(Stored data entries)
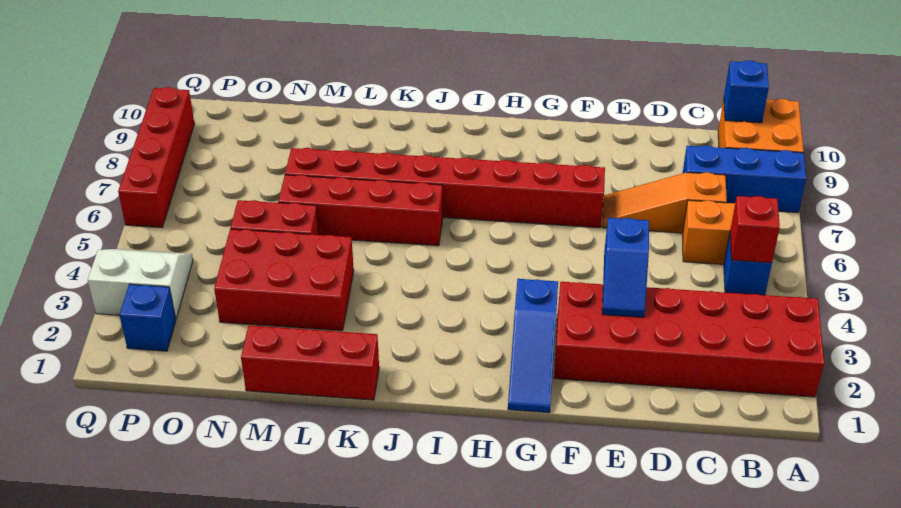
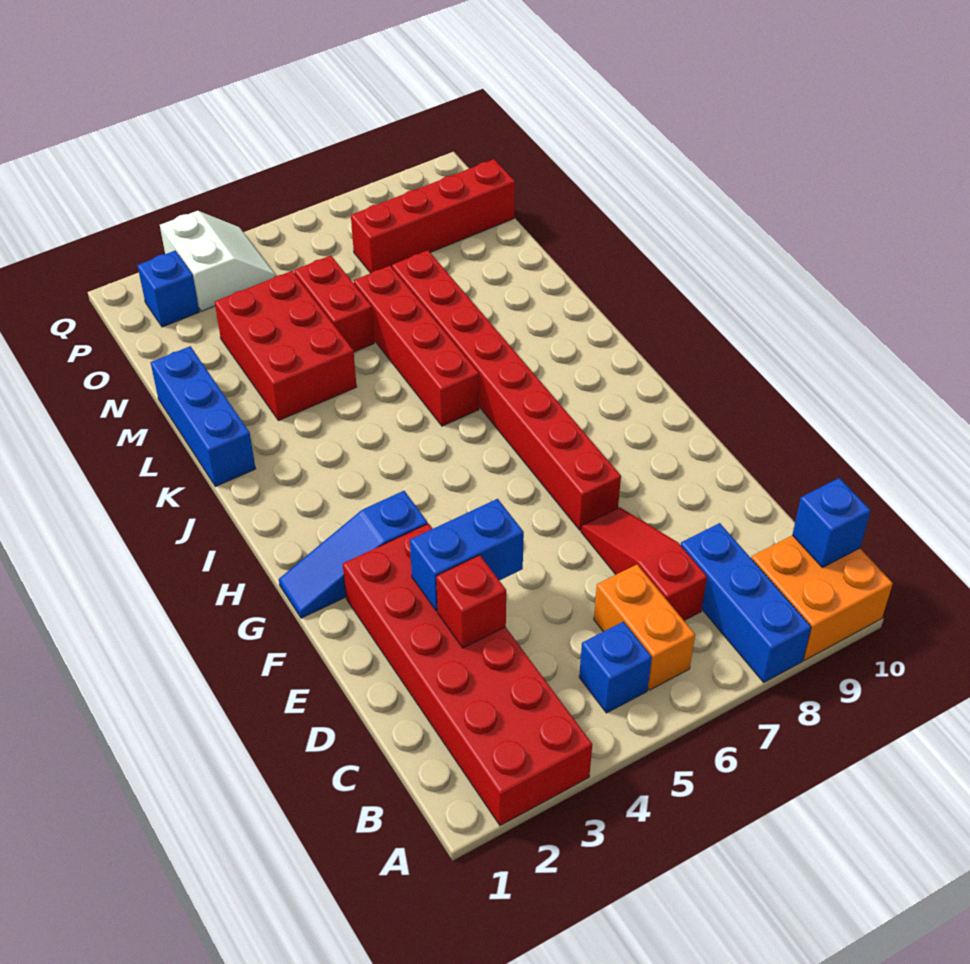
red brick B5 level 2 -> red brick D3 level 2
orange slope C7:E7 level 1 top C -> red slope C7:E7 level 1 top C
blue slope E3:E4 level 2 top 4 -> blue brick E3:E4 level 2
red brick K1:M1 level 1 -> blue brick K1:M1 level 1
red brick Q6:Q9 level 1 -> red brick O7:O10 level 1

Exercise brief.
Return every line of the data above exactly, and omit all pictures.

Task solution.
red brick B5 level 2 -> red brick D3 level 2
orange slope C7:E7 level 1 top C -> red slope C7:E7 level 1 top C
blue slope E3:E4 level 2 top 4 -> blue brick E3:E4 level 2
red brick K1:M1 level 1 -> blue brick K1:M1 level 1
red brick Q6:Q9 level 1 -> red brick O7:O10 level 1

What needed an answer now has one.